## PROBLEM:
Look through the entries below. Report each line that has the word "plate" in it.

(Dataset items)
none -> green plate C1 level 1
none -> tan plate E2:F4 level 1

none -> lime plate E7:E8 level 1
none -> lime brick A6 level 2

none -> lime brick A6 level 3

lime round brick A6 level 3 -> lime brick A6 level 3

## COMPLETED TASK:
none -> green plate C1 level 1
none -> tan plate E2:F4 level 1
none -> lime plate E7:E8 level 1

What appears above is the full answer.